| Task |
Starting with the line that holds "R2: 390 (GND, W29) -> none", repeat each line through the last one below, exactly. Pictures stay out.
*** Listed records Section Begins ***
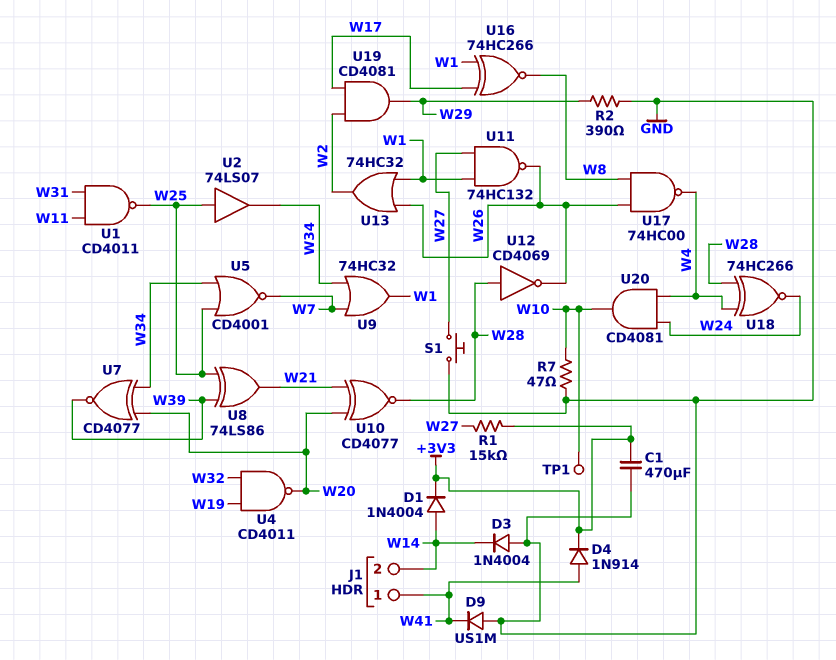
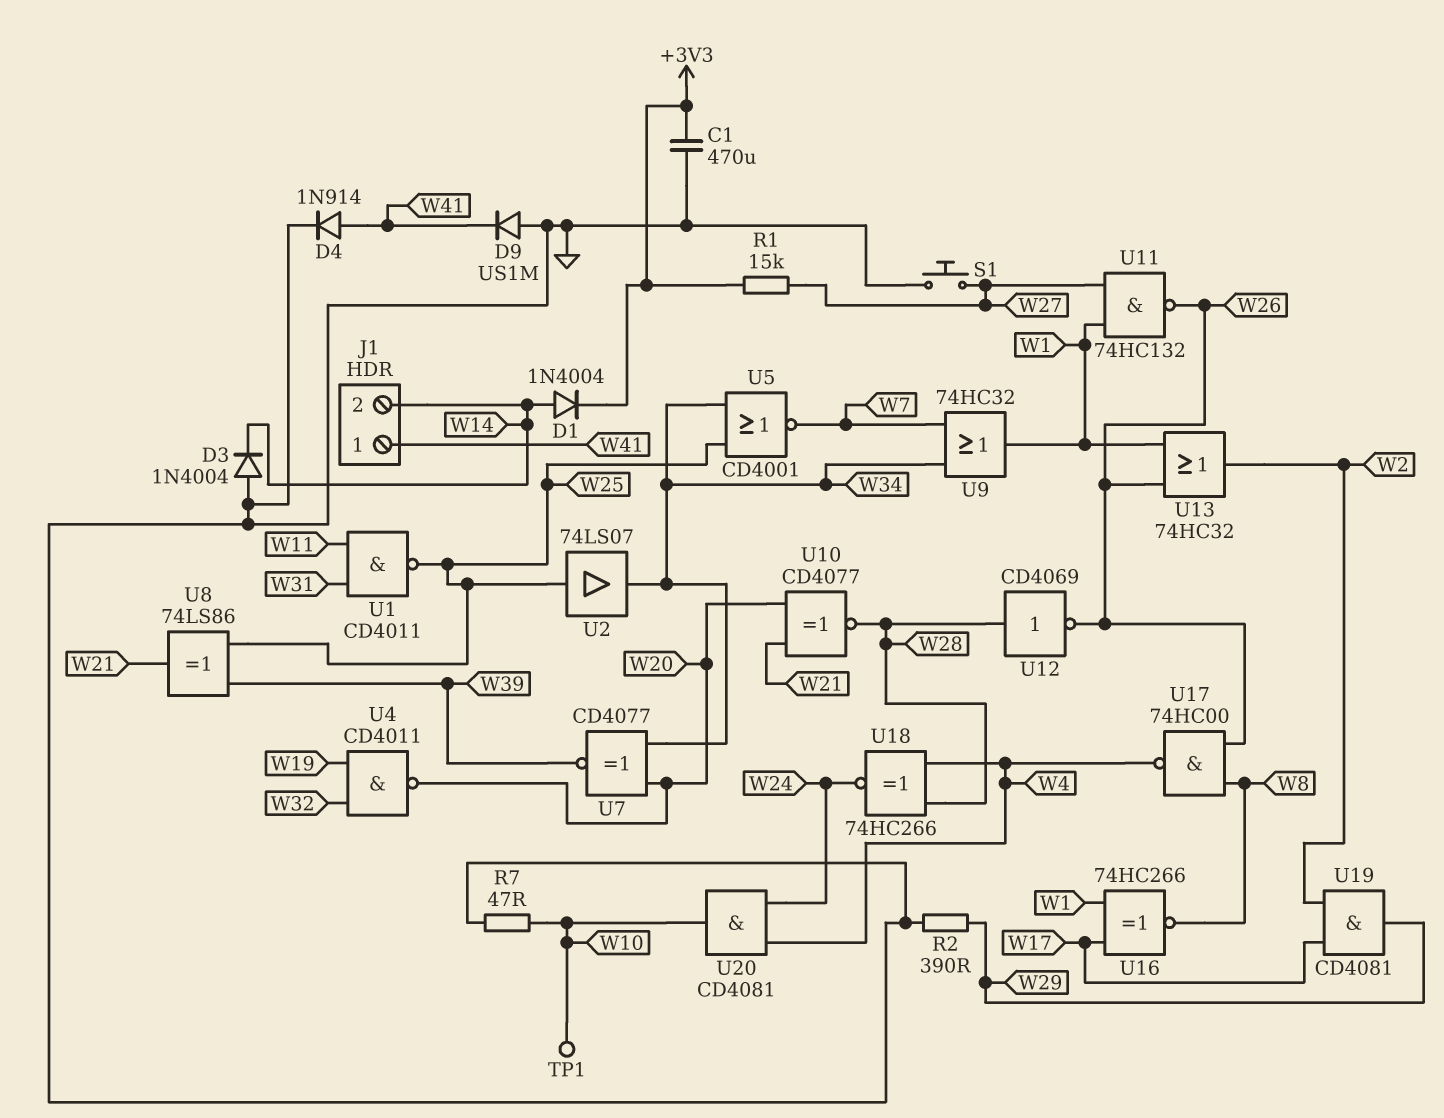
D4: diode 1N914 (A W41, K +3V3) -> diode 1N914 (A W41, K GND)

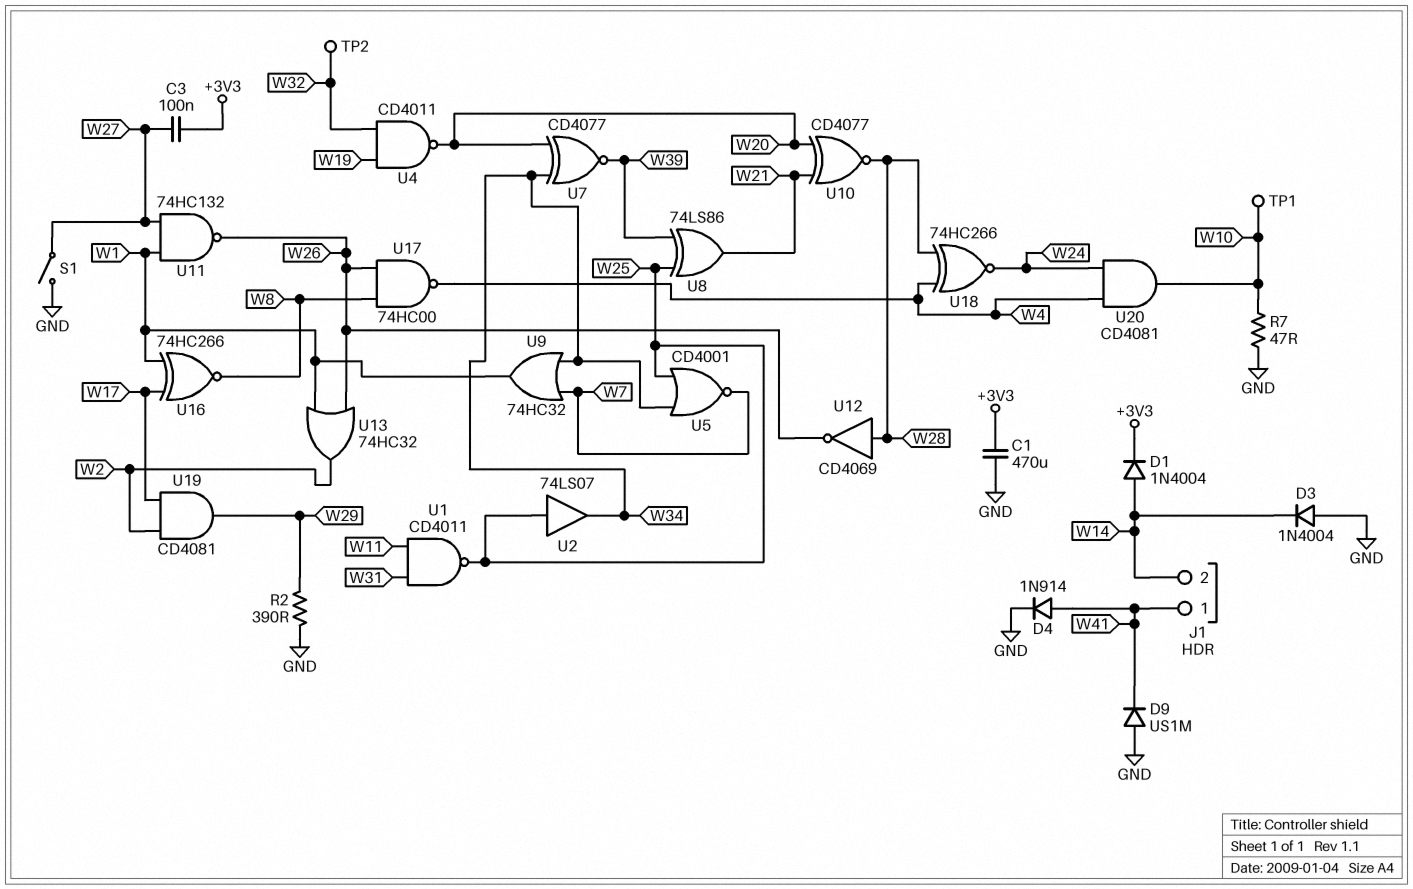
C3: none -> 100nF (+3V3, W27)
R1: 15k (+3V3, W27) -> none
S1: button (GND, W27) -> switch (GND, W27)
TP2: none -> test point (W32)

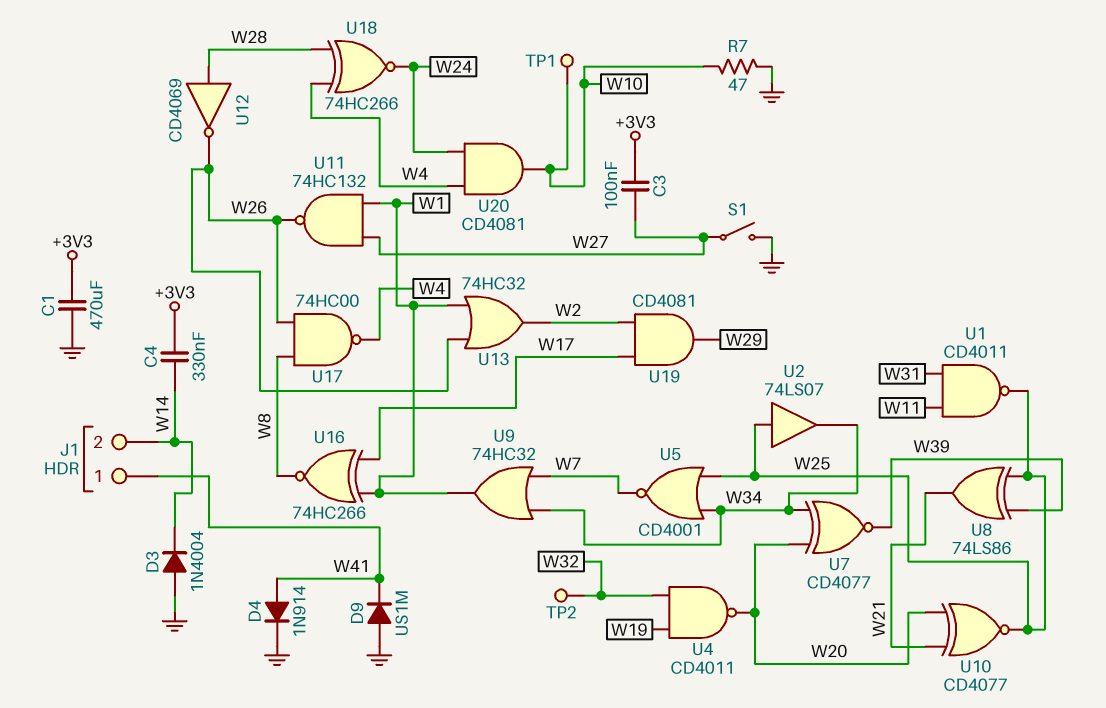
C4: none -> 330nF (+3V3, W14)
D1: diode 1N4004 (A W14, K +3V3) -> none
R2: 390 (GND, W29) -> none
U10: XNOR CD4077 (in W20, in W21, out W28) -> XNOR CD4077 (in W20, in W21, out W25)

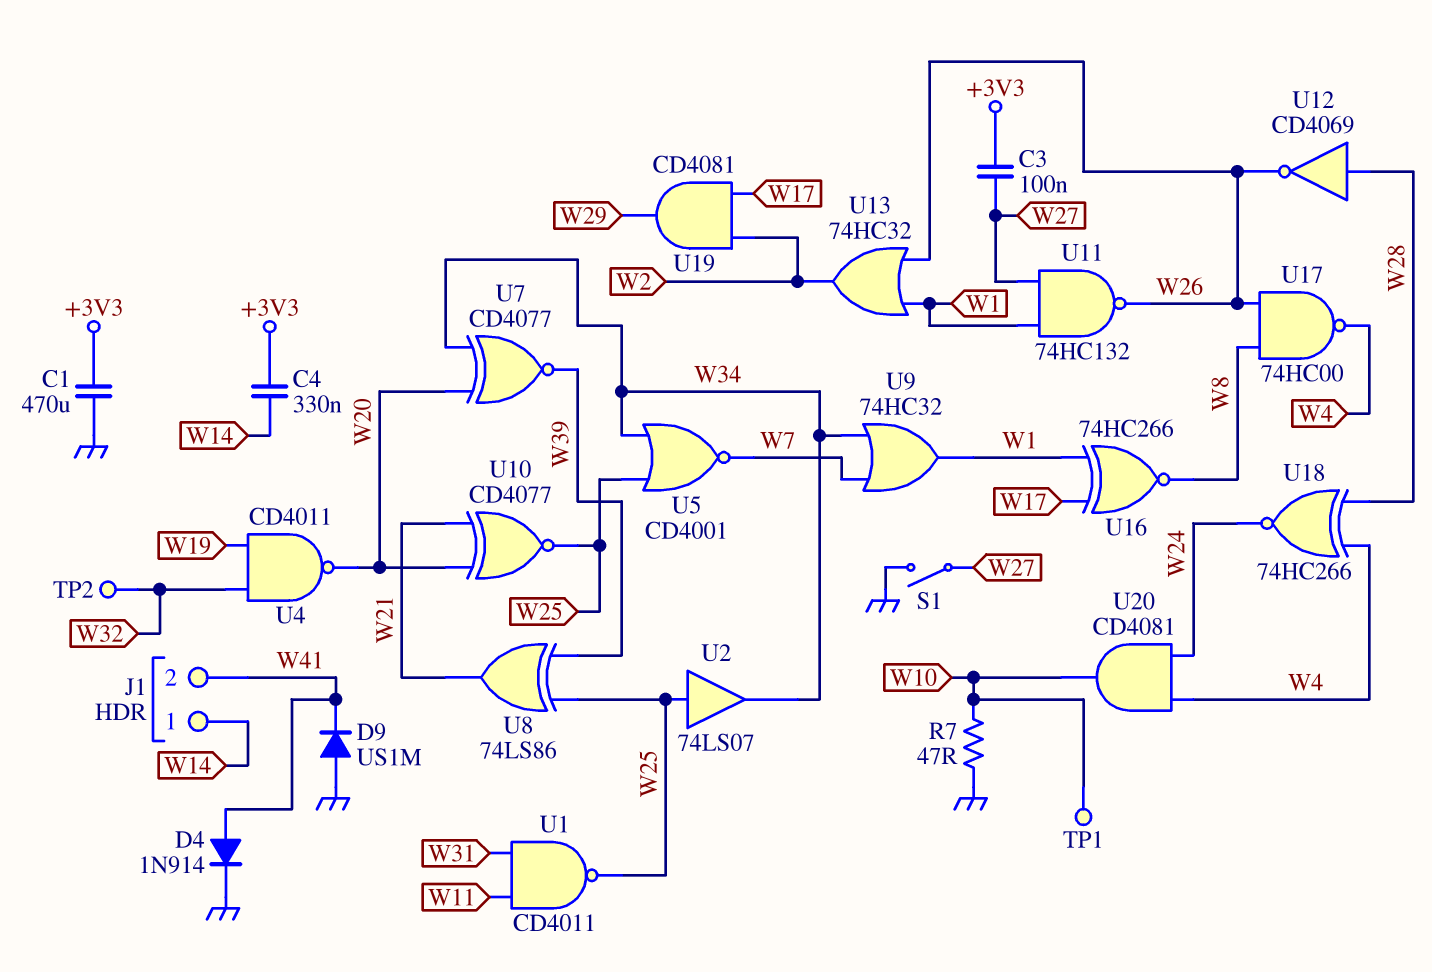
D3: diode 1N4004 (A GND, K W14) -> none
J1 pin 1: W41 -> W14
J1 pin 2: W14 -> W41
*** Listed records Section Ends ***
| Result |
R2: 390 (GND, W29) -> none
U10: XNOR CD4077 (in W20, in W21, out W28) -> XNOR CD4077 (in W20, in W21, out W25)

D3: diode 1N4004 (A GND, K W14) -> none
J1 pin 1: W41 -> W14
J1 pin 2: W14 -> W41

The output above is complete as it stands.